Top of THE DATA

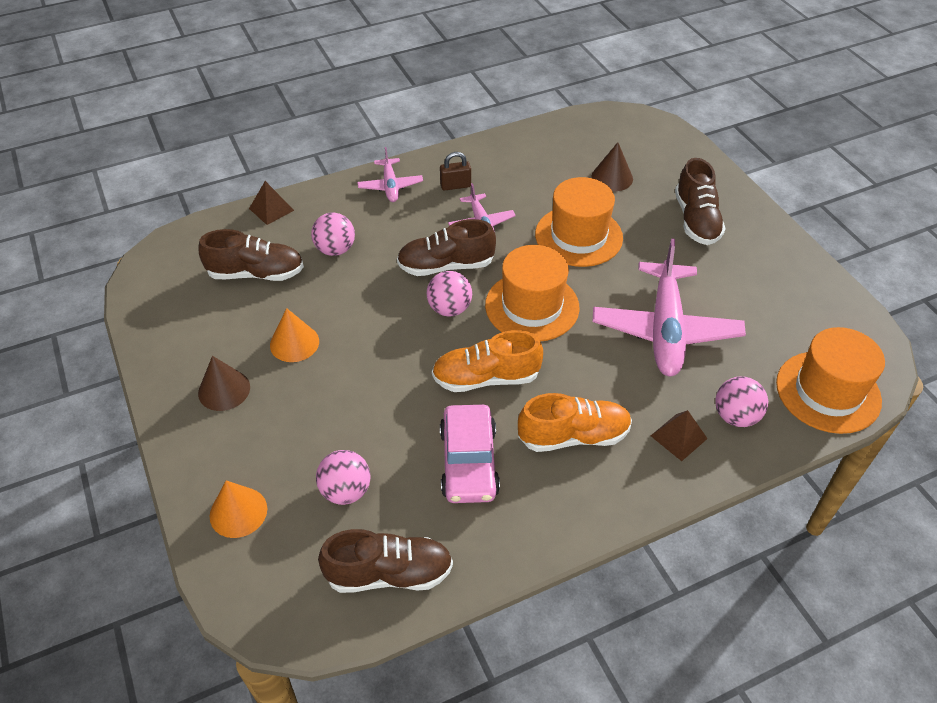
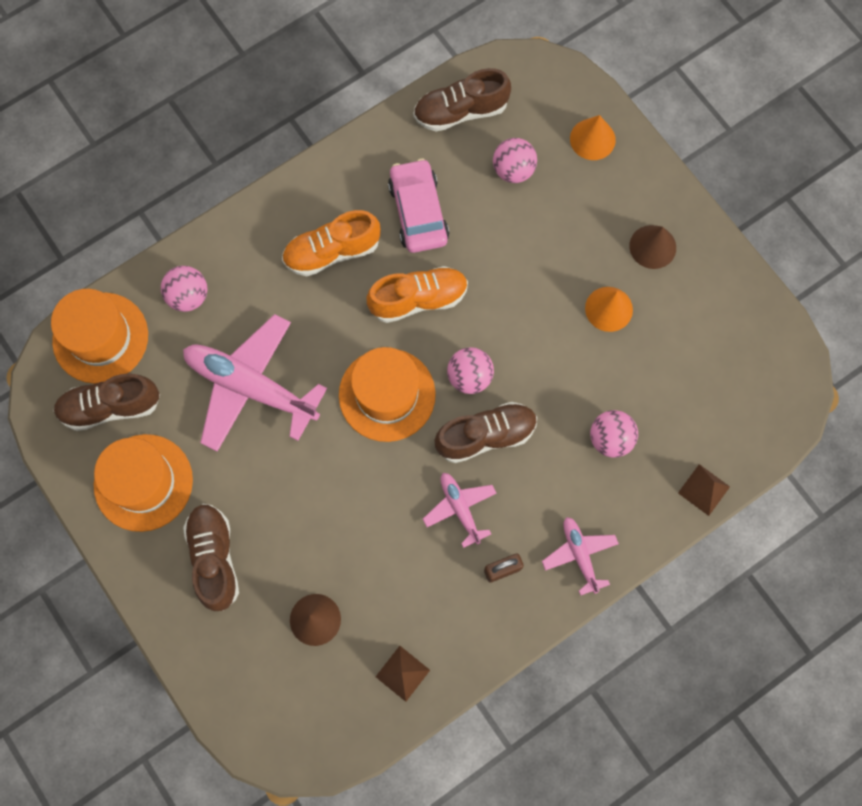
camera: 170 degrees right, 25 degrees up
(256, 273) = (681, 390): brown shoe -> brown shoe (111, 407)
(578, 236) = (348, 507): orange hat -> orange hat (143, 482)
(665, 329) = (251, 387): pink plane -> pink plane turned 60 degrees counterclockwise
(678, 437) = (240, 266): brown pyramid -> brown pyramid (402, 673)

Bottom of THE DATA

**WORK TO BE COMPLETED**. Each line above has to be returned exactly. Drop the pictures.

**ANSWER TO THE EXERCISE**.
camera: 170 degrees right, 25 degrees up
(256, 273) = (681, 390): brown shoe -> brown shoe (111, 407)
(578, 236) = (348, 507): orange hat -> orange hat (143, 482)
(665, 329) = (251, 387): pink plane -> pink plane turned 60 degrees counterclockwise
(678, 437) = (240, 266): brown pyramid -> brown pyramid (402, 673)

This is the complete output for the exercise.